Your instructions →
With the first line as the start and the line containing "brown star: (16, 105) -> (44, 135), moved" as the end, write out every line of the records exactly.
════
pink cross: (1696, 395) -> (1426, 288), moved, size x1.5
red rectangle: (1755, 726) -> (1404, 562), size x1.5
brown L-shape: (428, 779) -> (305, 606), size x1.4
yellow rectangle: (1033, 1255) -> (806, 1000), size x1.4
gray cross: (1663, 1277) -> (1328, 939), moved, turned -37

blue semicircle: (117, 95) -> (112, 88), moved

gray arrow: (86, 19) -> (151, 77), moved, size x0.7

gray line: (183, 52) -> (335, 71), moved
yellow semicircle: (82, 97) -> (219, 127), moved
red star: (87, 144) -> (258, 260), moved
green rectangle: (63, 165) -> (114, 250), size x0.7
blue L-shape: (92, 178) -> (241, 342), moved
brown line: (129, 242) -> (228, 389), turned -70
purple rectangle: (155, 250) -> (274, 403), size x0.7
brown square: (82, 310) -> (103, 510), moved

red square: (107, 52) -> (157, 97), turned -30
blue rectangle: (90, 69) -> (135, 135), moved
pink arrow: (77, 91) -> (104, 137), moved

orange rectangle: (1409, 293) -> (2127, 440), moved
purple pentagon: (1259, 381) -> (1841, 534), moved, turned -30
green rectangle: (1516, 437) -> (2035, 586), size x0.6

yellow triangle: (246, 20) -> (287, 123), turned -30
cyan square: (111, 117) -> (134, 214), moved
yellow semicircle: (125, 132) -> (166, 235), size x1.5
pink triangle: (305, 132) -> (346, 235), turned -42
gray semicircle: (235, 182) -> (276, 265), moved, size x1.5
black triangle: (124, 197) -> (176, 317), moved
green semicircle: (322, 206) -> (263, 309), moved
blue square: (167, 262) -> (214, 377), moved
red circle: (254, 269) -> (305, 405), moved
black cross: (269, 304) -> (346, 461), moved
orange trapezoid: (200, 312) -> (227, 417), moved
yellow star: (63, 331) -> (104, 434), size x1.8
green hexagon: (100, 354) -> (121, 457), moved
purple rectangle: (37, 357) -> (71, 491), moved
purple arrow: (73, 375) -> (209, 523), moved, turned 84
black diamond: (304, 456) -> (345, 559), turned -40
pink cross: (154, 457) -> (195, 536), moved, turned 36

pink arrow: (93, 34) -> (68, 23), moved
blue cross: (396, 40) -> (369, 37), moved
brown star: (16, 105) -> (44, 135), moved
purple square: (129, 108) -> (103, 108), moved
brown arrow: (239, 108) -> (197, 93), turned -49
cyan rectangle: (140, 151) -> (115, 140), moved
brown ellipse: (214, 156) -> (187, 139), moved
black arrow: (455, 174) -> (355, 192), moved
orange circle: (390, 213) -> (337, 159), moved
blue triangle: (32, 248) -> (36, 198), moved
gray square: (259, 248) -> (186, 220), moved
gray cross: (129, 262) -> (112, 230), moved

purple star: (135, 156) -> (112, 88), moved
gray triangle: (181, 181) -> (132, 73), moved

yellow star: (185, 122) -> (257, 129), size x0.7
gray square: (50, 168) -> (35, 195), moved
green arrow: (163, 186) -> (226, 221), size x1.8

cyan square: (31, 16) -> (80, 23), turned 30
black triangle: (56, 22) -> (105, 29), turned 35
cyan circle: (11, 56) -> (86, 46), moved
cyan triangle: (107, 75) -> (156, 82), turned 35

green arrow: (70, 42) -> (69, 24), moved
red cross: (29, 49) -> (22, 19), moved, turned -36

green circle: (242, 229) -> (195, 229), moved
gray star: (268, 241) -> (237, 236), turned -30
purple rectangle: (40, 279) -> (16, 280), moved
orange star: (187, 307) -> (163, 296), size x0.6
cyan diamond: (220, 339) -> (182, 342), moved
════
Final answer →
pink cross: (1696, 395) -> (1426, 288), moved, size x1.5
red rectangle: (1755, 726) -> (1404, 562), size x1.5
brown L-shape: (428, 779) -> (305, 606), size x1.4
yellow rectangle: (1033, 1255) -> (806, 1000), size x1.4
gray cross: (1663, 1277) -> (1328, 939), moved, turned -37

blue semicircle: (117, 95) -> (112, 88), moved

gray arrow: (86, 19) -> (151, 77), moved, size x0.7

gray line: (183, 52) -> (335, 71), moved
yellow semicircle: (82, 97) -> (219, 127), moved
red star: (87, 144) -> (258, 260), moved
green rectangle: (63, 165) -> (114, 250), size x0.7
blue L-shape: (92, 178) -> (241, 342), moved
brown line: (129, 242) -> (228, 389), turned -70
purple rectangle: (155, 250) -> (274, 403), size x0.7
brown square: (82, 310) -> (103, 510), moved

red square: (107, 52) -> (157, 97), turned -30
blue rectangle: (90, 69) -> (135, 135), moved
pink arrow: (77, 91) -> (104, 137), moved

orange rectangle: (1409, 293) -> (2127, 440), moved
purple pentagon: (1259, 381) -> (1841, 534), moved, turned -30
green rectangle: (1516, 437) -> (2035, 586), size x0.6

yellow triangle: (246, 20) -> (287, 123), turned -30
cyan square: (111, 117) -> (134, 214), moved
yellow semicircle: (125, 132) -> (166, 235), size x1.5
pink triangle: (305, 132) -> (346, 235), turned -42
gray semicircle: (235, 182) -> (276, 265), moved, size x1.5
black triangle: (124, 197) -> (176, 317), moved
green semicircle: (322, 206) -> (263, 309), moved
blue square: (167, 262) -> (214, 377), moved
red circle: (254, 269) -> (305, 405), moved
black cross: (269, 304) -> (346, 461), moved
orange trapezoid: (200, 312) -> (227, 417), moved
yellow star: (63, 331) -> (104, 434), size x1.8
green hexagon: (100, 354) -> (121, 457), moved
purple rectangle: (37, 357) -> (71, 491), moved
purple arrow: (73, 375) -> (209, 523), moved, turned 84
black diamond: (304, 456) -> (345, 559), turned -40
pink cross: (154, 457) -> (195, 536), moved, turned 36

pink arrow: (93, 34) -> (68, 23), moved
blue cross: (396, 40) -> (369, 37), moved
brown star: (16, 105) -> (44, 135), moved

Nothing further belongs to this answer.